* _Goal of the exercise_: Exact copies of all entries are expected.

[Data items]
..........

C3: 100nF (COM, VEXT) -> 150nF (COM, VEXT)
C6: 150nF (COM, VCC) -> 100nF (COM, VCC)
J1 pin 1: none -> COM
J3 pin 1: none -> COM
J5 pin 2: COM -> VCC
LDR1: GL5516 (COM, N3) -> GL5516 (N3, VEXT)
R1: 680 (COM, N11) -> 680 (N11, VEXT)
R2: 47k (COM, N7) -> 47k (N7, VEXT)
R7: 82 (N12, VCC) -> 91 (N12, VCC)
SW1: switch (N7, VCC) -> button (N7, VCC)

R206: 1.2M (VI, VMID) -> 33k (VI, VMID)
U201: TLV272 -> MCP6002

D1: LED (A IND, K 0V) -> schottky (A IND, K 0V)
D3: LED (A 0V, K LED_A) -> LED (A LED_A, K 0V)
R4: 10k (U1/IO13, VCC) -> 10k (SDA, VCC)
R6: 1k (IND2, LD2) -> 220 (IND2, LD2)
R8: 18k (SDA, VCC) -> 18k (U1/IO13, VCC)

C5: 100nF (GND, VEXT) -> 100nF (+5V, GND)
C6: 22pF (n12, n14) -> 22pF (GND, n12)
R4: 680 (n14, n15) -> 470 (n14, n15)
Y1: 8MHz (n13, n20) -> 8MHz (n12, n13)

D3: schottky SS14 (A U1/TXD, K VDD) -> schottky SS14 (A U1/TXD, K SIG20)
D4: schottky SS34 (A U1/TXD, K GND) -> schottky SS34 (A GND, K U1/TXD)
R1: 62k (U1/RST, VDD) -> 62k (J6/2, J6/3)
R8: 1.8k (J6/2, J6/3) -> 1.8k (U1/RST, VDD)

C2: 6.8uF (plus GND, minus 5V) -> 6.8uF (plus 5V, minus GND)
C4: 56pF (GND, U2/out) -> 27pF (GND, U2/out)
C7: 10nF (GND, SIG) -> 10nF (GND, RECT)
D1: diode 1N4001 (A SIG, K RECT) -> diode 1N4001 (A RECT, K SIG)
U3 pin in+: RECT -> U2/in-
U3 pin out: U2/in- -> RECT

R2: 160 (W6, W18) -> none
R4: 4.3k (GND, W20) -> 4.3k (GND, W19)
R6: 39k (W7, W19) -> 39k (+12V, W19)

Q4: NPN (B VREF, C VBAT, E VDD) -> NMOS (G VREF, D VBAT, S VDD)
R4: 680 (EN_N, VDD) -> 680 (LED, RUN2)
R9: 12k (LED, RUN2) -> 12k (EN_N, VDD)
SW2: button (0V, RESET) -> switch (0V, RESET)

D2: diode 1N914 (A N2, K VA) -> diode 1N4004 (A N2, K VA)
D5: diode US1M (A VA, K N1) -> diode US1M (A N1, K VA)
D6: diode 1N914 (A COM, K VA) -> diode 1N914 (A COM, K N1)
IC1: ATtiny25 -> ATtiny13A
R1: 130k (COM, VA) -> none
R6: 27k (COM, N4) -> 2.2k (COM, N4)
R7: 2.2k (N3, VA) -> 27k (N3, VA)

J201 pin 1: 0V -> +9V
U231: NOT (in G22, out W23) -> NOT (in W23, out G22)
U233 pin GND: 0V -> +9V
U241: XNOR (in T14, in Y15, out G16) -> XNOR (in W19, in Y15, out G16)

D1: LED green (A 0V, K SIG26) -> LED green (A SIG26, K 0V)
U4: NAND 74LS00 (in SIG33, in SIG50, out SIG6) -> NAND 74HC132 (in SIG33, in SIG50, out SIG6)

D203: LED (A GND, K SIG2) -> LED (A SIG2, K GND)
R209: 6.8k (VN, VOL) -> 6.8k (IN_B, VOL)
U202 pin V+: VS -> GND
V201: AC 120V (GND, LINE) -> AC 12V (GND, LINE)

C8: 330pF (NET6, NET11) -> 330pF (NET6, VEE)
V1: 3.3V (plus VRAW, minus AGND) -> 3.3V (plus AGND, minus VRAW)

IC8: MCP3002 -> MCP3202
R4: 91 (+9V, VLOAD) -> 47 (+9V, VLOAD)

..........

* _Exercise output_:
C3: 100nF (COM, VEXT) -> 150nF (COM, VEXT)
C6: 150nF (COM, VCC) -> 100nF (COM, VCC)
J1 pin 1: none -> COM
J3 pin 1: none -> COM
J5 pin 2: COM -> VCC
LDR1: GL5516 (COM, N3) -> GL5516 (N3, VEXT)
R1: 680 (COM, N11) -> 680 (N11, VEXT)
R2: 47k (COM, N7) -> 47k (N7, VEXT)
R7: 82 (N12, VCC) -> 91 (N12, VCC)
SW1: switch (N7, VCC) -> button (N7, VCC)

R206: 1.2M (VI, VMID) -> 33k (VI, VMID)
U201: TLV272 -> MCP6002

D1: LED (A IND, K 0V) -> schottky (A IND, K 0V)
D3: LED (A 0V, K LED_A) -> LED (A LED_A, K 0V)
R4: 10k (U1/IO13, VCC) -> 10k (SDA, VCC)
R6: 1k (IND2, LD2) -> 220 (IND2, LD2)
R8: 18k (SDA, VCC) -> 18k (U1/IO13, VCC)

C5: 100nF (GND, VEXT) -> 100nF (+5V, GND)
C6: 22pF (n12, n14) -> 22pF (GND, n12)
R4: 680 (n14, n15) -> 470 (n14, n15)
Y1: 8MHz (n13, n20) -> 8MHz (n12, n13)

D3: schottky SS14 (A U1/TXD, K VDD) -> schottky SS14 (A U1/TXD, K SIG20)
D4: schottky SS34 (A U1/TXD, K GND) -> schottky SS34 (A GND, K U1/TXD)
R1: 62k (U1/RST, VDD) -> 62k (J6/2, J6/3)
R8: 1.8k (J6/2, J6/3) -> 1.8k (U1/RST, VDD)

C2: 6.8uF (plus GND, minus 5V) -> 6.8uF (plus 5V, minus GND)
C4: 56pF (GND, U2/out) -> 27pF (GND, U2/out)
C7: 10nF (GND, SIG) -> 10nF (GND, RECT)
D1: diode 1N4001 (A SIG, K RECT) -> diode 1N4001 (A RECT, K SIG)
U3 pin in+: RECT -> U2/in-
U3 pin out: U2/in- -> RECT

R2: 160 (W6, W18) -> none
R4: 4.3k (GND, W20) -> 4.3k (GND, W19)
R6: 39k (W7, W19) -> 39k (+12V, W19)

Q4: NPN (B VREF, C VBAT, E VDD) -> NMOS (G VREF, D VBAT, S VDD)
R4: 680 (EN_N, VDD) -> 680 (LED, RUN2)
R9: 12k (LED, RUN2) -> 12k (EN_N, VDD)
SW2: button (0V, RESET) -> switch (0V, RESET)

D2: diode 1N914 (A N2, K VA) -> diode 1N4004 (A N2, K VA)
D5: diode US1M (A VA, K N1) -> diode US1M (A N1, K VA)
D6: diode 1N914 (A COM, K VA) -> diode 1N914 (A COM, K N1)
IC1: ATtiny25 -> ATtiny13A
R1: 130k (COM, VA) -> none
R6: 27k (COM, N4) -> 2.2k (COM, N4)
R7: 2.2k (N3, VA) -> 27k (N3, VA)

J201 pin 1: 0V -> +9V
U231: NOT (in G22, out W23) -> NOT (in W23, out G22)
U233 pin GND: 0V -> +9V
U241: XNOR (in T14, in Y15, out G16) -> XNOR (in W19, in Y15, out G16)

D1: LED green (A 0V, K SIG26) -> LED green (A SIG26, K 0V)
U4: NAND 74LS00 (in SIG33, in SIG50, out SIG6) -> NAND 74HC132 (in SIG33, in SIG50, out SIG6)

D203: LED (A GND, K SIG2) -> LED (A SIG2, K GND)
R209: 6.8k (VN, VOL) -> 6.8k (IN_B, VOL)
U202 pin V+: VS -> GND
V201: AC 120V (GND, LINE) -> AC 12V (GND, LINE)

C8: 330pF (NET6, NET11) -> 330pF (NET6, VEE)
V1: 3.3V (plus VRAW, minus AGND) -> 3.3V (plus AGND, minus VRAW)

IC8: MCP3002 -> MCP3202
R4: 91 (+9V, VLOAD) -> 47 (+9V, VLOAD)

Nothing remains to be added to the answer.